Dataset entries »

◆ ◆ ◆

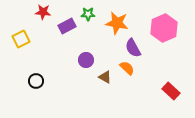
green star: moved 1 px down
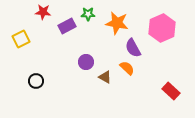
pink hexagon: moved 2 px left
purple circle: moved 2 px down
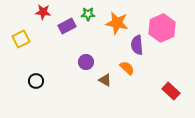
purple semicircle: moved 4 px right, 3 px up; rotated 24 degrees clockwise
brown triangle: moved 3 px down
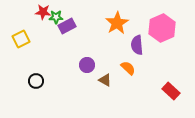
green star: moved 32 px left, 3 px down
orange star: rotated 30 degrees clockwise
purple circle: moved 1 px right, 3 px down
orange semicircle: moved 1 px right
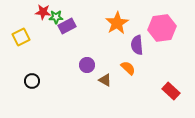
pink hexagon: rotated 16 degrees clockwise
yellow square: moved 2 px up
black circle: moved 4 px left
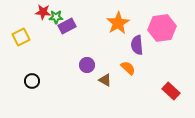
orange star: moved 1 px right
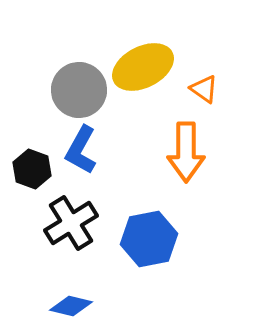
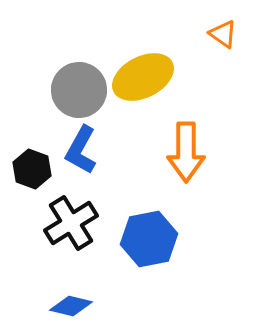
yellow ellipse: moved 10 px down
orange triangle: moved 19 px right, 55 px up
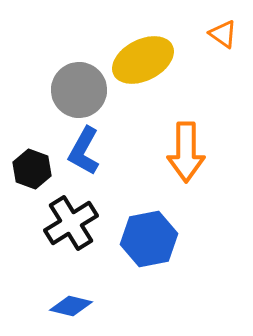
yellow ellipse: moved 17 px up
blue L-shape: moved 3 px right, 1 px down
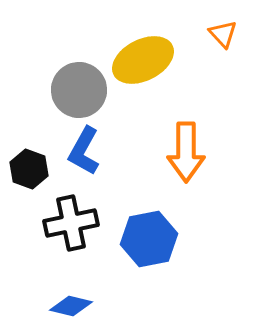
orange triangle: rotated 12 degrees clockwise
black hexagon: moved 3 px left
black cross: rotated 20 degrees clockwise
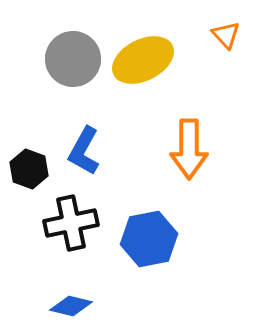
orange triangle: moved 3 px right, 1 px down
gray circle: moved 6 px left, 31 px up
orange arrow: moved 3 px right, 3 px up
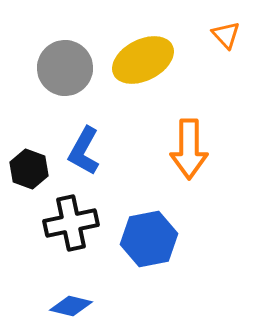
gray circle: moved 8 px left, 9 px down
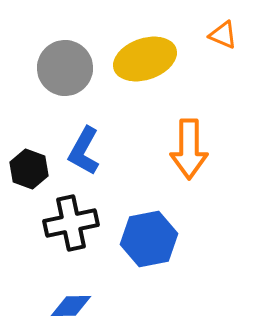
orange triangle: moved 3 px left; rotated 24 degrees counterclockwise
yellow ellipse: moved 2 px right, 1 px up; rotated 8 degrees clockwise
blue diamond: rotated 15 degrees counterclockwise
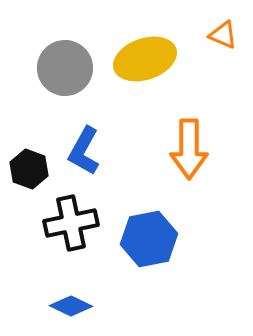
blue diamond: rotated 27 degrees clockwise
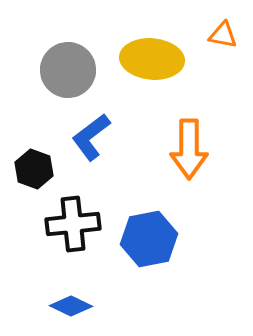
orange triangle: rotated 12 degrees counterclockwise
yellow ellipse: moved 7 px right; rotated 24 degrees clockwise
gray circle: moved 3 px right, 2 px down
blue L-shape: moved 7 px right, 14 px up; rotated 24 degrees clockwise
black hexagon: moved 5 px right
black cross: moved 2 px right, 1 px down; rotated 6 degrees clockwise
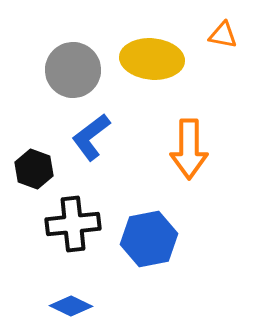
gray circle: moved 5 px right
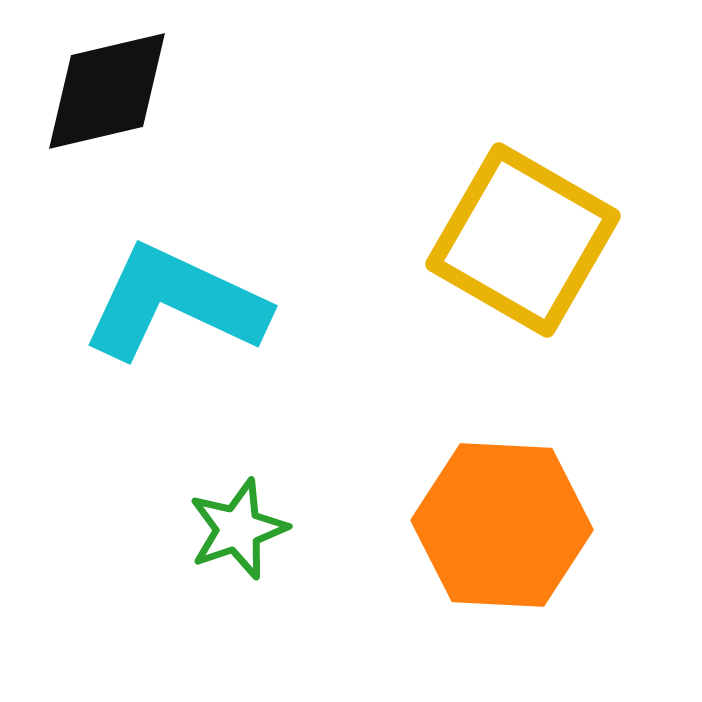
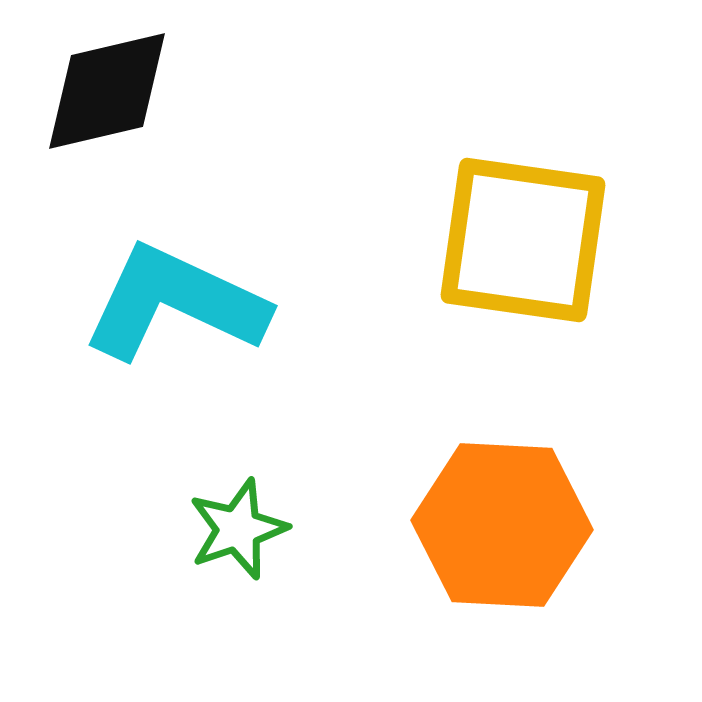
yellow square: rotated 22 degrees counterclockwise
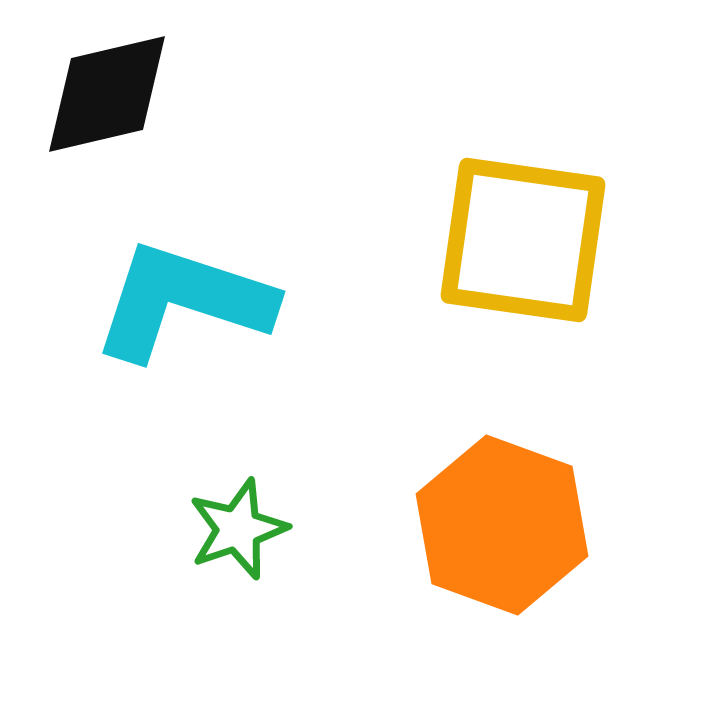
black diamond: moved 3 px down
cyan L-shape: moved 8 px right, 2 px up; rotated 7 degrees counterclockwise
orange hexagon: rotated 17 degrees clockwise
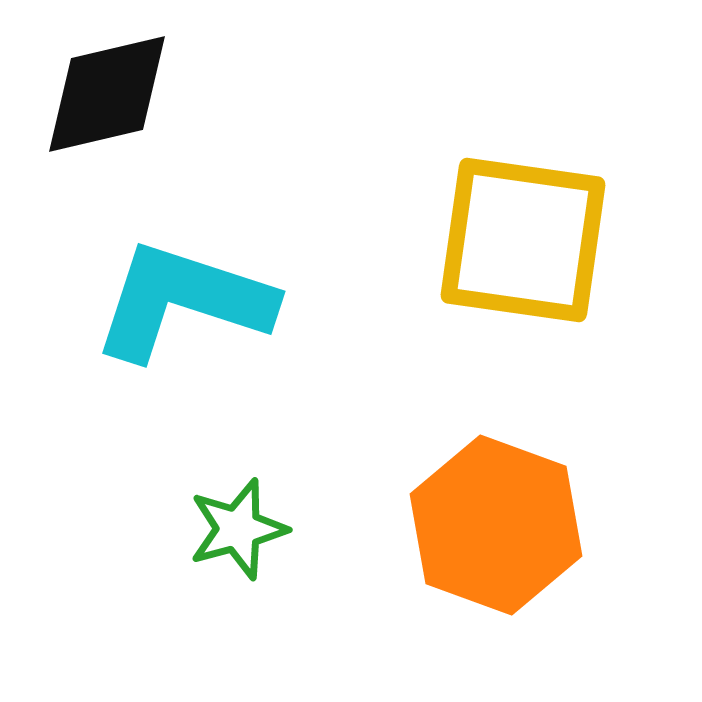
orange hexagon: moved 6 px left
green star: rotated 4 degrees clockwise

◆ ◆ ◆

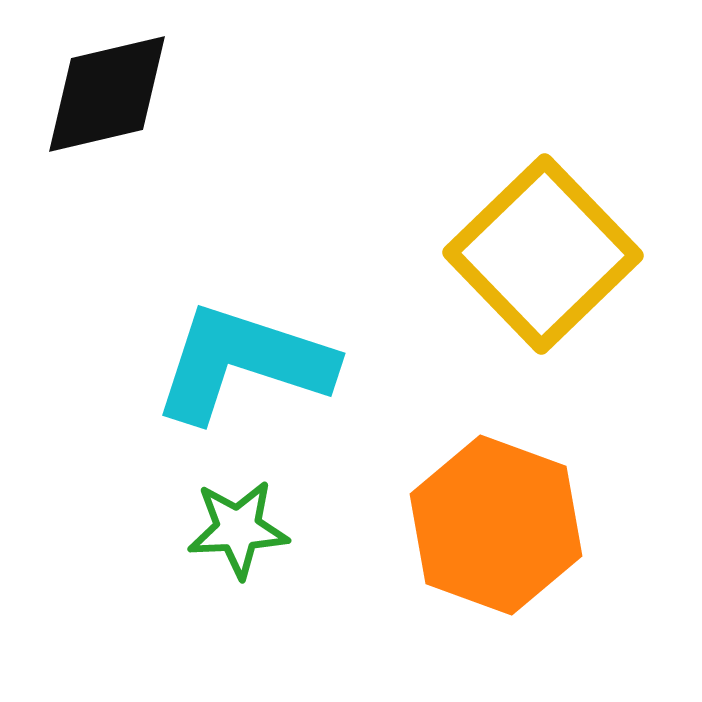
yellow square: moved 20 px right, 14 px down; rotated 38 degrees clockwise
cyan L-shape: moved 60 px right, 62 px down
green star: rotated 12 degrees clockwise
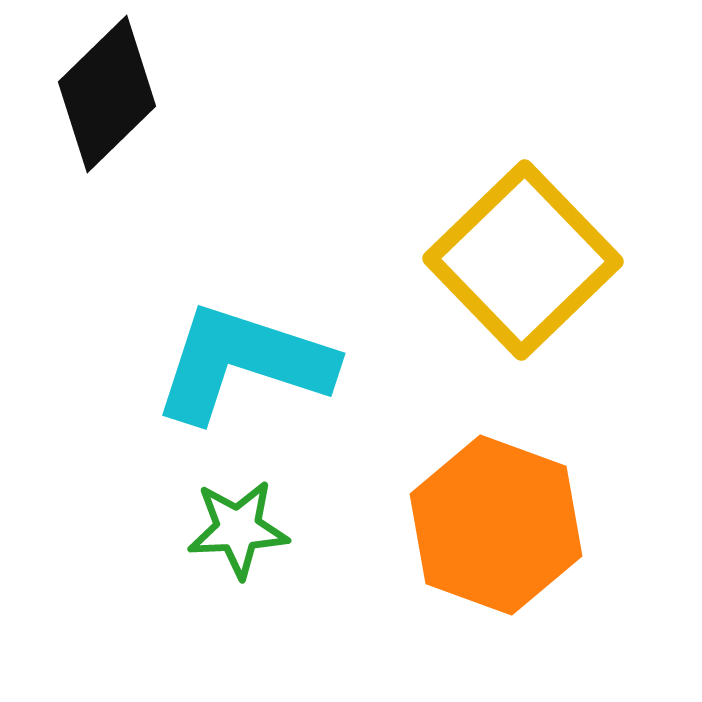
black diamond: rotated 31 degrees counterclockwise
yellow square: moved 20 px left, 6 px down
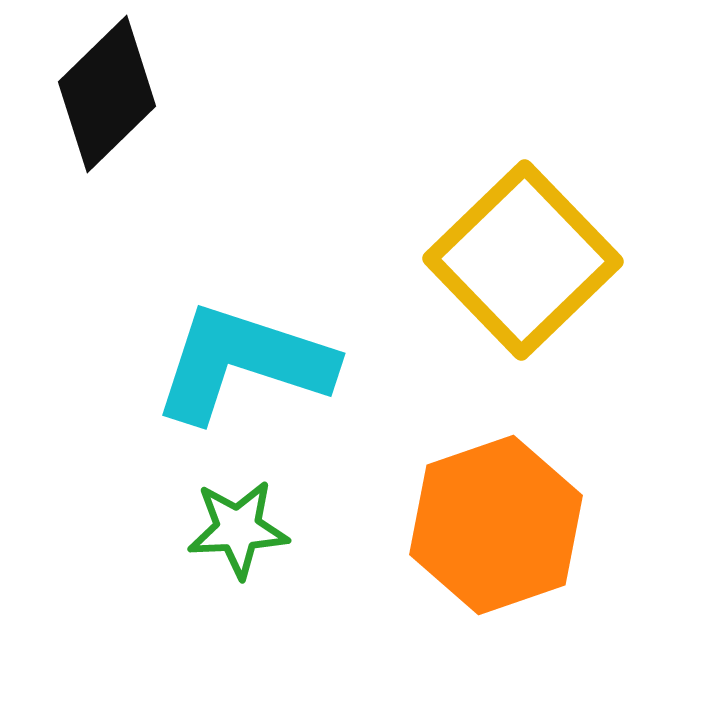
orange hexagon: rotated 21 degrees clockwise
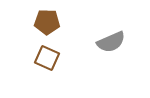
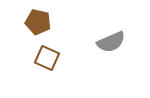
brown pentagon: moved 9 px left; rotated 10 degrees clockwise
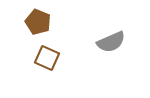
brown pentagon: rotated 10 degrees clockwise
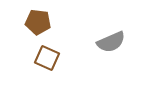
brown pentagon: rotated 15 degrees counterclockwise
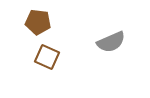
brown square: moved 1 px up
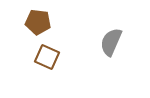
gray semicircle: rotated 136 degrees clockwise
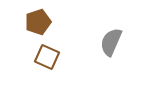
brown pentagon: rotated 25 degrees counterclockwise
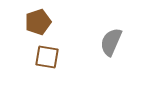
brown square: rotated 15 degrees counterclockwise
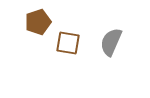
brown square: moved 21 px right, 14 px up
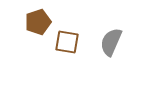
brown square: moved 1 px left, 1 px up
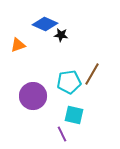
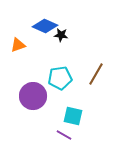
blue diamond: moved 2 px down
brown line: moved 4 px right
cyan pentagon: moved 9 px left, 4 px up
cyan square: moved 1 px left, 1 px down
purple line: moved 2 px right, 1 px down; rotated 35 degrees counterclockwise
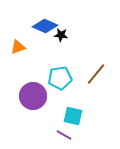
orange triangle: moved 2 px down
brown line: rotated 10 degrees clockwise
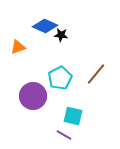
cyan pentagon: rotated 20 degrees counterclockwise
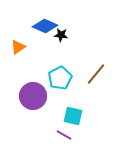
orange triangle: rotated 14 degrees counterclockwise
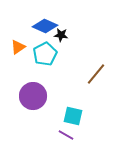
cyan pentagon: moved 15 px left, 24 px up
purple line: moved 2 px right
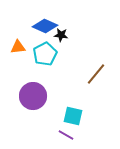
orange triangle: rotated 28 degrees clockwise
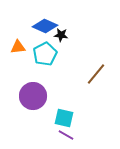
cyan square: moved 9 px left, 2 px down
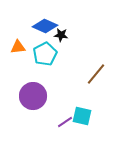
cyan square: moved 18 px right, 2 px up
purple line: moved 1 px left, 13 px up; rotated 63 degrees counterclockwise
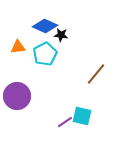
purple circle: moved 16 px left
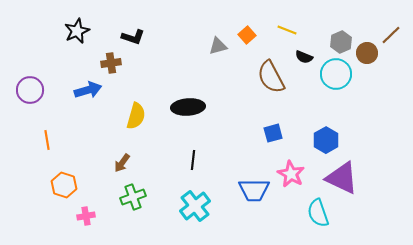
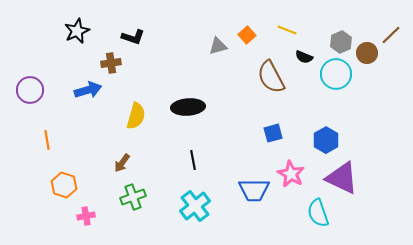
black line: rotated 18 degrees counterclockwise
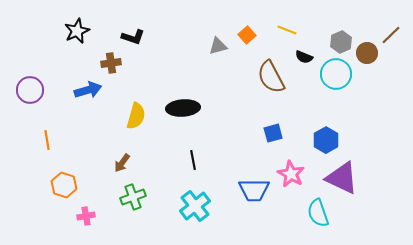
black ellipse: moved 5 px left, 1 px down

◆ ◆ ◆

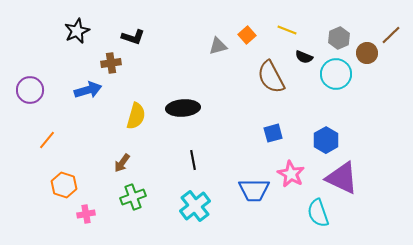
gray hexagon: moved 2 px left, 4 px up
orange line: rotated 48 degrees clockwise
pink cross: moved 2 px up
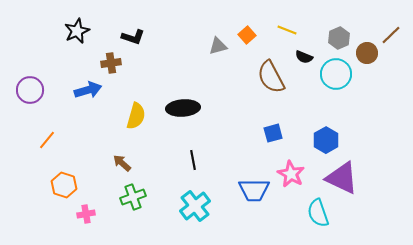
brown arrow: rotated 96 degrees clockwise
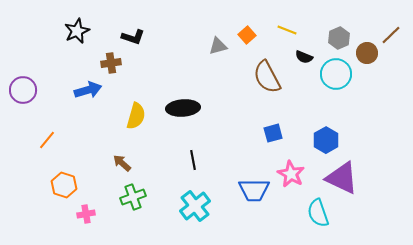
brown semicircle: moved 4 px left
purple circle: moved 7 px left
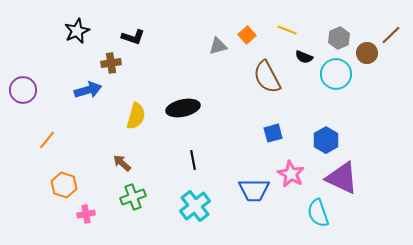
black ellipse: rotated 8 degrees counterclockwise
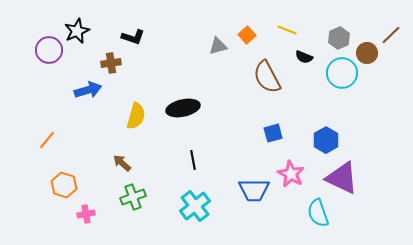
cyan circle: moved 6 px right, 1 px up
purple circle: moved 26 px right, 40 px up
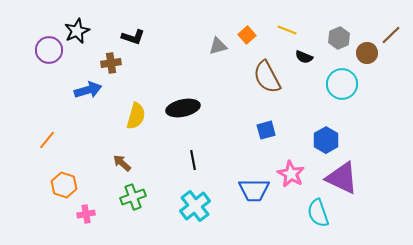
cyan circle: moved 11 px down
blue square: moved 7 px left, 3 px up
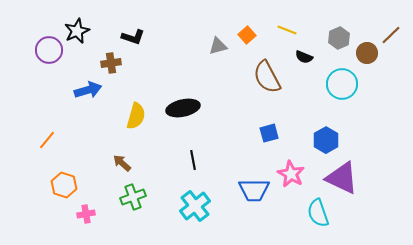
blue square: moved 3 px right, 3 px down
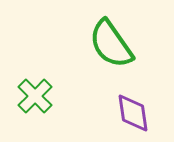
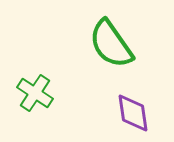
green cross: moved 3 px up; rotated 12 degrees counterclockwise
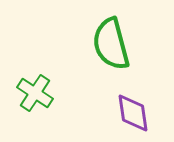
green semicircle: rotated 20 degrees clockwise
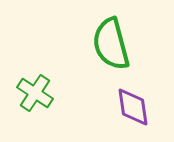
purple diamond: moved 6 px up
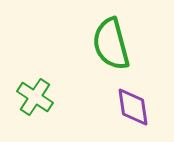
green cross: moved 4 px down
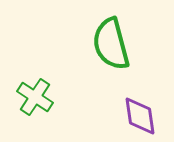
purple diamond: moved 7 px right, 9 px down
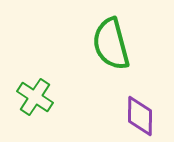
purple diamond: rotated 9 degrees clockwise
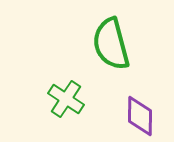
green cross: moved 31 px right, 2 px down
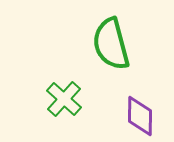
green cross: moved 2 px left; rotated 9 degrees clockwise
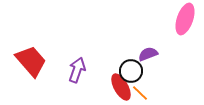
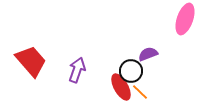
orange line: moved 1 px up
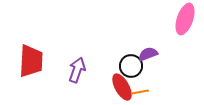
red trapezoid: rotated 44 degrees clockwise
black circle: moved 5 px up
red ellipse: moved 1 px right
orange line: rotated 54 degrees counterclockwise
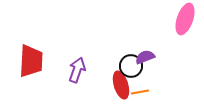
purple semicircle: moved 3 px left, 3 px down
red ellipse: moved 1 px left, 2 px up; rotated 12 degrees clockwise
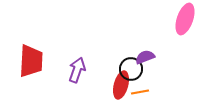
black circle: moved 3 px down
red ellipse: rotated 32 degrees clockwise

◆ ◆ ◆

Short task »
Can you repeat, word for word, the lines in the records above from the line with "green star: moved 32 px left, 3 px down" up to and including the line with "orange star: moved 1 px right"? Leave out the picture lines.

Written solution »
green star: moved 32 px left, 3 px down
orange star: rotated 30 degrees clockwise
purple circle: moved 1 px right, 3 px down
orange semicircle: moved 1 px right
pink hexagon: rotated 16 degrees clockwise
yellow square: moved 2 px up
black circle: moved 4 px left
orange star: moved 1 px right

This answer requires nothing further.